» **Problem requirements**:
From the data below, extract every line that contains the word "points", treating uppercase and lowercase as different.

* * * *

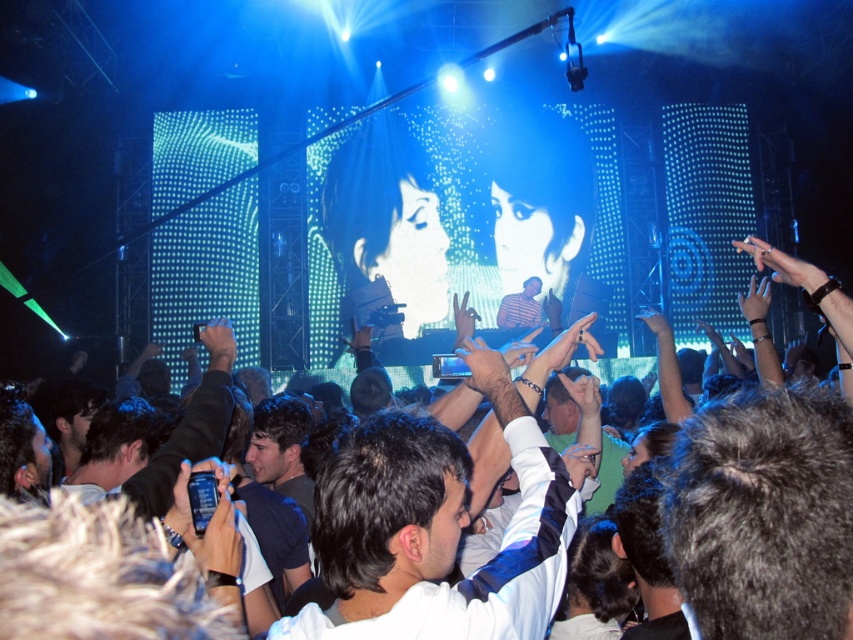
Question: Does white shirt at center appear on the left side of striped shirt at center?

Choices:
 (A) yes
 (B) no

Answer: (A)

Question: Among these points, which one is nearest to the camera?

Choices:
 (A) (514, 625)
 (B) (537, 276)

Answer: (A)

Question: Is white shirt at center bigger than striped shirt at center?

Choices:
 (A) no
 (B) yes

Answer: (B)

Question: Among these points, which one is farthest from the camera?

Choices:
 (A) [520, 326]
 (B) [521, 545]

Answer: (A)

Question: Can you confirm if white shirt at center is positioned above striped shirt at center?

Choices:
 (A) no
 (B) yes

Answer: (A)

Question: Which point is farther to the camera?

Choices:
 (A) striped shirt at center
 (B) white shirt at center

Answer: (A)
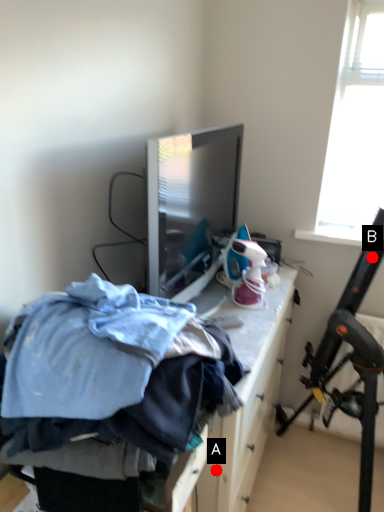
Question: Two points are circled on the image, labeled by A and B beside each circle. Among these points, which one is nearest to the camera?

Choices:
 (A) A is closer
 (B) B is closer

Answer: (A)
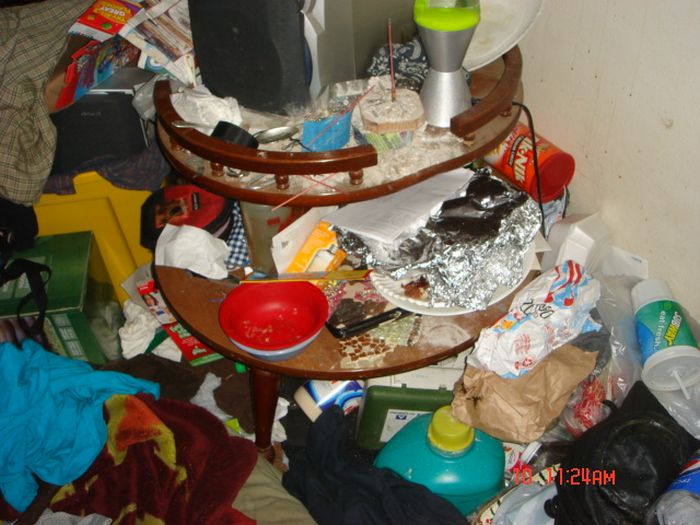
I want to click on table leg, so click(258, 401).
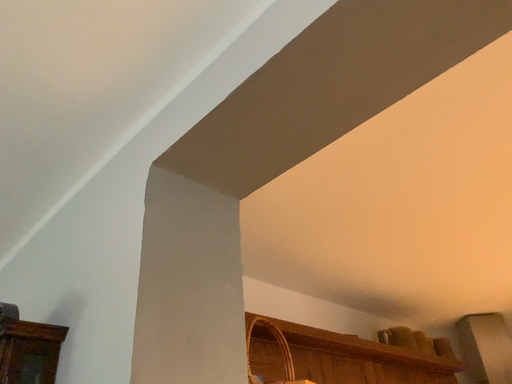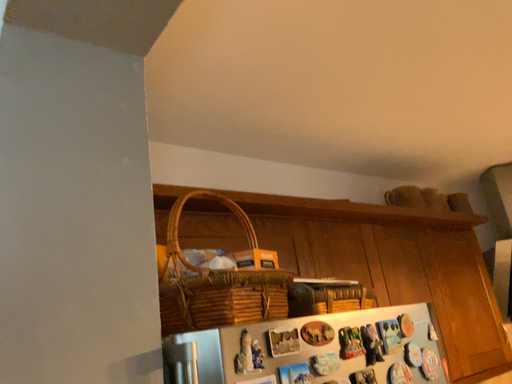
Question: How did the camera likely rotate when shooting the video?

* * * *

» **Reply**:
Question: Among these points, which one is nearest to the camera?
Question: Among these points, which one is farthest from the camera?
Question: Two points are circled on the image, labeled by A and B beside each circle. Among these points, which one is nearest to the camera?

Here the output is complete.